• [Work instructions] Report how many lines in the records hold the string "DGND"; give the number and nothing else.

• [Task data]
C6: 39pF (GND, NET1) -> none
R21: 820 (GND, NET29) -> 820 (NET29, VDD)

* * *

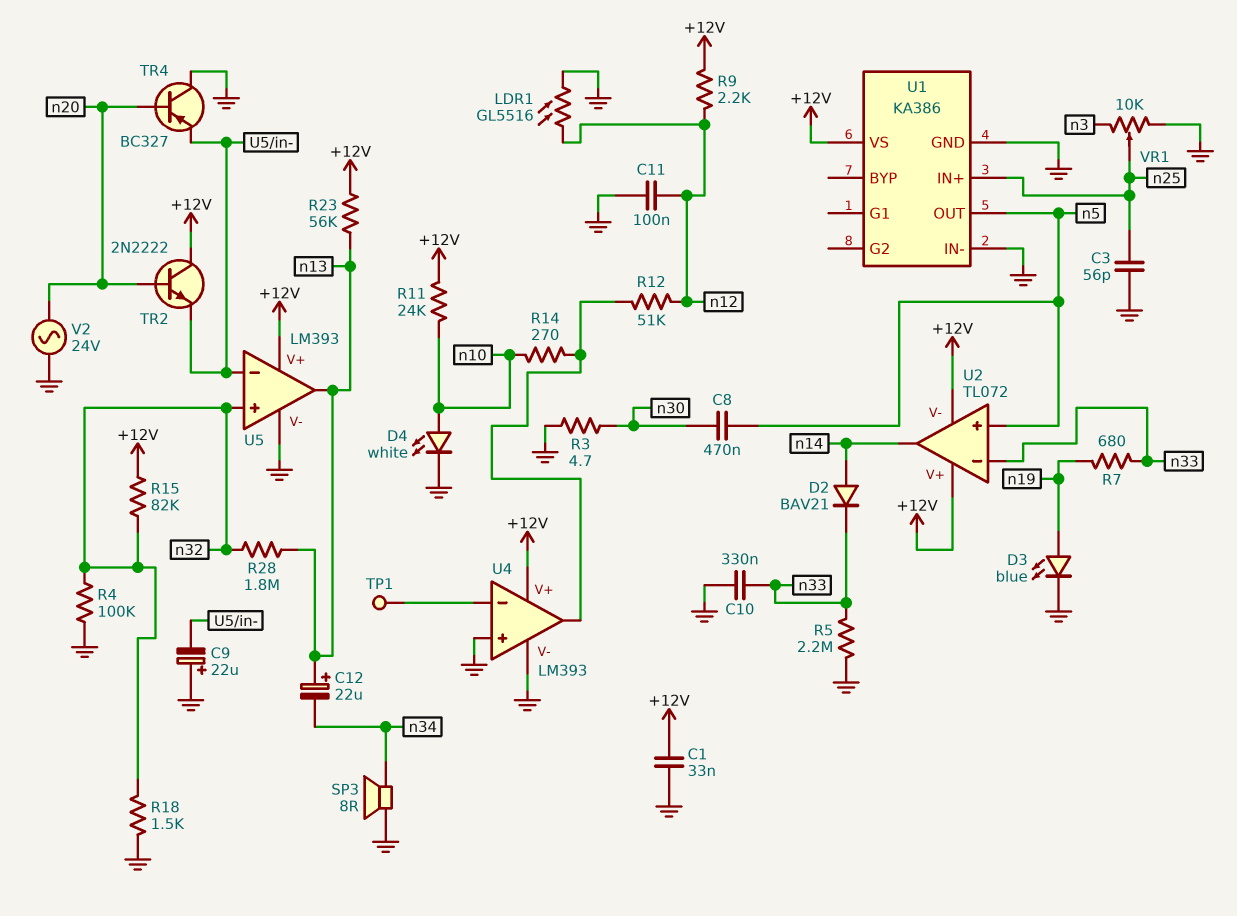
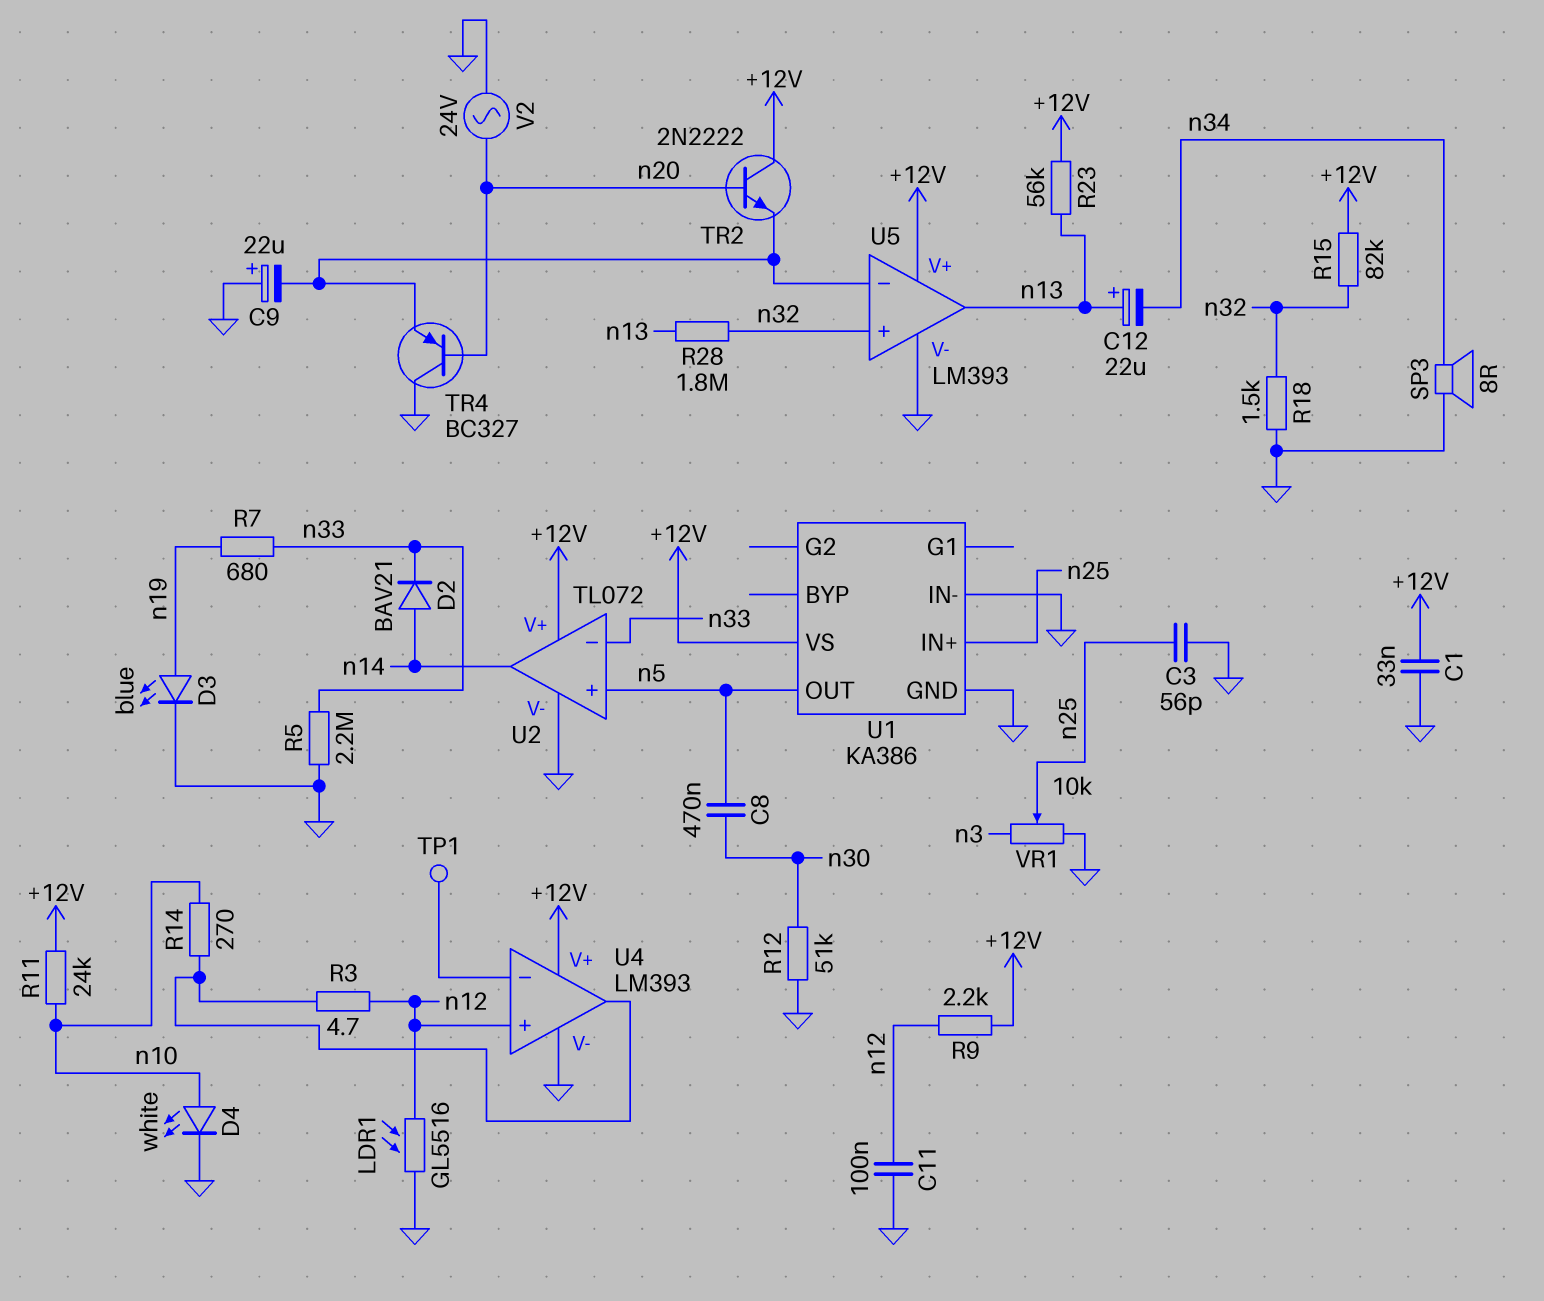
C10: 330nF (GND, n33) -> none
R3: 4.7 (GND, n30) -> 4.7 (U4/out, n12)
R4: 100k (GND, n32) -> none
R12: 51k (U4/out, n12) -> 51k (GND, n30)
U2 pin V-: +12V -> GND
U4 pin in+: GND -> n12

* * *

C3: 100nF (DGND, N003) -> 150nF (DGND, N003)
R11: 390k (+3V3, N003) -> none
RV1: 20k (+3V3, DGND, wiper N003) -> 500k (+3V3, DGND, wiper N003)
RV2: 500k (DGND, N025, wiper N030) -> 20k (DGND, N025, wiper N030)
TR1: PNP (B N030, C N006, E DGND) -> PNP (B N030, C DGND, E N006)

• [Answer space] 4